Can you transcribe every entry word for word, skipping the images?

++++++++++

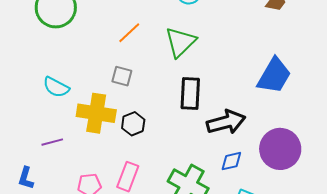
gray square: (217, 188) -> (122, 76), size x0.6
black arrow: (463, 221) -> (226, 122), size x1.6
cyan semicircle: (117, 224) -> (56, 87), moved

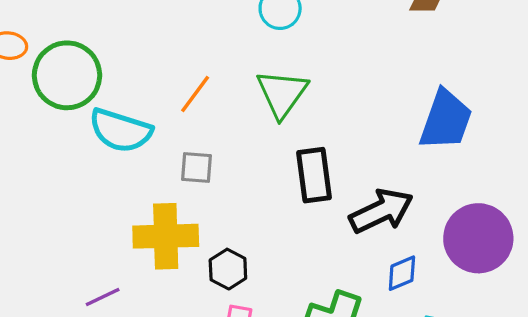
cyan semicircle: (56, 87) -> (121, 130), moved, size x1.4
black hexagon: (133, 124) -> (228, 269), moved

++++++++++

» **THE ANSWER**
gray square: (217, 188) -> (122, 76), size x0.6
black arrow: (463, 221) -> (226, 122), size x1.6
cyan semicircle: (117, 224) -> (56, 87), moved

cyan semicircle: (56, 87) -> (121, 130), moved, size x1.4
black hexagon: (133, 124) -> (228, 269), moved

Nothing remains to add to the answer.